Start of Listed records
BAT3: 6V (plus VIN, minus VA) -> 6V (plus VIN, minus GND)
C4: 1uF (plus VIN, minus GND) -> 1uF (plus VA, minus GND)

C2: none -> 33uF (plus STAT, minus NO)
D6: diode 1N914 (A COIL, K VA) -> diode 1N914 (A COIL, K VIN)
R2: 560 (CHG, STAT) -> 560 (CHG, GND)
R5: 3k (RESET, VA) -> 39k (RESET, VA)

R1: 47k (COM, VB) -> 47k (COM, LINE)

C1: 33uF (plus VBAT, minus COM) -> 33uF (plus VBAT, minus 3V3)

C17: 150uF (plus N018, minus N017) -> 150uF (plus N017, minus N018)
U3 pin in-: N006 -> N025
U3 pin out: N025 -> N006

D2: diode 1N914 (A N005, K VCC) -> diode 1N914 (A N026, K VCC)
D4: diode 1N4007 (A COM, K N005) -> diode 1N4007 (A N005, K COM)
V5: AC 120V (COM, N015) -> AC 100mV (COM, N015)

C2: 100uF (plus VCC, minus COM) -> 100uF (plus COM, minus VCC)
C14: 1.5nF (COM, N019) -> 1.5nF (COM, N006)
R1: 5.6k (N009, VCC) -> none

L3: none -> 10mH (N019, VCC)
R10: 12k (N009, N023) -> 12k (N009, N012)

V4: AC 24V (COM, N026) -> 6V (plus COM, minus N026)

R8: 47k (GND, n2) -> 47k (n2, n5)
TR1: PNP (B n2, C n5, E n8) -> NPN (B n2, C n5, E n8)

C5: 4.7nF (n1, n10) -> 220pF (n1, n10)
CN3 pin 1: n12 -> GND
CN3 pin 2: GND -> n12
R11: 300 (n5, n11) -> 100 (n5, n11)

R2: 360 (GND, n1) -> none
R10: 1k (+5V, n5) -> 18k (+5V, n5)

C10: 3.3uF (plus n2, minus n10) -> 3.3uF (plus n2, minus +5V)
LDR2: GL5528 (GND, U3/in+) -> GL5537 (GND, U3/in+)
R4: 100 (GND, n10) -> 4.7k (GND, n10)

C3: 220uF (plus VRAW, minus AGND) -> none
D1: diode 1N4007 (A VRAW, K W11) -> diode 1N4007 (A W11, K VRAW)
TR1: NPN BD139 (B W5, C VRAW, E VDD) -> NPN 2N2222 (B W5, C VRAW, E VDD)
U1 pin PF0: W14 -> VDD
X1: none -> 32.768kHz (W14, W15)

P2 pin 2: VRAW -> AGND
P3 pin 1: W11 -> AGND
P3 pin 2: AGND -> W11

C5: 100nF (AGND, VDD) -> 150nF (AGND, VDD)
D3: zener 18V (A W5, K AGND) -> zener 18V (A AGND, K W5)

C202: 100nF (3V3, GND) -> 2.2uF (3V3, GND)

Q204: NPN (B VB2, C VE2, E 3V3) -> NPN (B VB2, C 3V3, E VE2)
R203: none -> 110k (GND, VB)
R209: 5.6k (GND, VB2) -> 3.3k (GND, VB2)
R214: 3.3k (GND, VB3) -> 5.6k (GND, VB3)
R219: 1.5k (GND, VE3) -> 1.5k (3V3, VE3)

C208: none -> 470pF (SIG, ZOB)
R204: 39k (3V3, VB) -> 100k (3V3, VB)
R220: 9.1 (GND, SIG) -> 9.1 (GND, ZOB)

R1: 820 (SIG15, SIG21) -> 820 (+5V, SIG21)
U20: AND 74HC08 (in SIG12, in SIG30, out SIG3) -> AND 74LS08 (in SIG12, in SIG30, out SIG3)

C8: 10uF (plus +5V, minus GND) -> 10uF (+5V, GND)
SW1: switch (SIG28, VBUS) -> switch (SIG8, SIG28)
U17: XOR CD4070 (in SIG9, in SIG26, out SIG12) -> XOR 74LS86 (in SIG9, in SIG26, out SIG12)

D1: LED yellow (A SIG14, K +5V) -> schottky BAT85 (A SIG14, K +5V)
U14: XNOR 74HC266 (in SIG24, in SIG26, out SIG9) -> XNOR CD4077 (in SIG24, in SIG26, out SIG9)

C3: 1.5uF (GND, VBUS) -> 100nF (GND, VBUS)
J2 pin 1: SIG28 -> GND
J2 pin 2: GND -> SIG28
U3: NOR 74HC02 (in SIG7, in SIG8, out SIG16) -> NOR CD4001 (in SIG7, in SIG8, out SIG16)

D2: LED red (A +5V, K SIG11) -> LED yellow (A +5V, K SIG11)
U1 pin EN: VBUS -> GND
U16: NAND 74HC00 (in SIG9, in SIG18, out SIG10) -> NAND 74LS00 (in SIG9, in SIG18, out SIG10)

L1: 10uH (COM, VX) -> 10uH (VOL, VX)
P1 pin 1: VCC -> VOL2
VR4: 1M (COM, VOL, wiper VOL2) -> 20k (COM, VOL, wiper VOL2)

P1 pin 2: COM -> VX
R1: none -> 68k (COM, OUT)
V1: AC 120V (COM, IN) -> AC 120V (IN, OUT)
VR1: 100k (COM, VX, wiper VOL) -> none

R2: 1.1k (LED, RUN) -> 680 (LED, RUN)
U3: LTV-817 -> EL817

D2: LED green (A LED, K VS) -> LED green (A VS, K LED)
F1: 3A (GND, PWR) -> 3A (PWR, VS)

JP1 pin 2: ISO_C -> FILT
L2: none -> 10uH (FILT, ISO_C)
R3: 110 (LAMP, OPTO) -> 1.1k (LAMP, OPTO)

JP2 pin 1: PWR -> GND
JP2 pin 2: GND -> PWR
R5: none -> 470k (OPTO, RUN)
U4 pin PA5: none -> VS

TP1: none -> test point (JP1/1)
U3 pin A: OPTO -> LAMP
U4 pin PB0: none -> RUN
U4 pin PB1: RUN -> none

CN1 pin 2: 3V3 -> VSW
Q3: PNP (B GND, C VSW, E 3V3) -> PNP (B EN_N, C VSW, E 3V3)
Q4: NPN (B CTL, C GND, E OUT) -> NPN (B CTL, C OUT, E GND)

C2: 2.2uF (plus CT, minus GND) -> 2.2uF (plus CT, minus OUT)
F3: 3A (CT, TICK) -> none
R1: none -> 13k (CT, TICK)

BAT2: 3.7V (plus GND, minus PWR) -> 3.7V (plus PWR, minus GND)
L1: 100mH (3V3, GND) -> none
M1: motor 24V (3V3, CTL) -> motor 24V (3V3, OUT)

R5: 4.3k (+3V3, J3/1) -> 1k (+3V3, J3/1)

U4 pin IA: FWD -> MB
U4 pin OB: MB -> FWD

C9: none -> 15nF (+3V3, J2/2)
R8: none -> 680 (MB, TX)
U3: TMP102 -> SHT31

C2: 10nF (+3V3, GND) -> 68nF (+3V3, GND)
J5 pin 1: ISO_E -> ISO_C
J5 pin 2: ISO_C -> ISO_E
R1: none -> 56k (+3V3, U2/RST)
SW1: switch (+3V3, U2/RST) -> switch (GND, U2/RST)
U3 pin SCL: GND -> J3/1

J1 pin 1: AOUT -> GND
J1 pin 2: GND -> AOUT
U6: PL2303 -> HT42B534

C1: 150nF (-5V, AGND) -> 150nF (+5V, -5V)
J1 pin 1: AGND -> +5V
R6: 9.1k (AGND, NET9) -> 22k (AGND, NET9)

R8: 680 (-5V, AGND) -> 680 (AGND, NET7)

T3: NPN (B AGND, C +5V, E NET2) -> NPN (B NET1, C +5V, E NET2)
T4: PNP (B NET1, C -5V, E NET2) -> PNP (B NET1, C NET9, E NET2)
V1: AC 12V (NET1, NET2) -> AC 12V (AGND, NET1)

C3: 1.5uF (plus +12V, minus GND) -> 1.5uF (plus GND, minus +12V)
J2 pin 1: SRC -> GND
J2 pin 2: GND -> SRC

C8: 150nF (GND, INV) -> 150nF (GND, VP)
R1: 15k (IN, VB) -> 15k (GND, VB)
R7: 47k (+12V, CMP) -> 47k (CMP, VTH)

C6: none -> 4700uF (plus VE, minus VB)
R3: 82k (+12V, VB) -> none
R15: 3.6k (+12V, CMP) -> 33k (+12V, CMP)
End of Listed records
## Aim of the task:
Each line carrying the string "FILT" should be copied out from the entries.

## Answer box:
JP1 pin 2: ISO_C -> FILT
L2: none -> 10uH (FILT, ISO_C)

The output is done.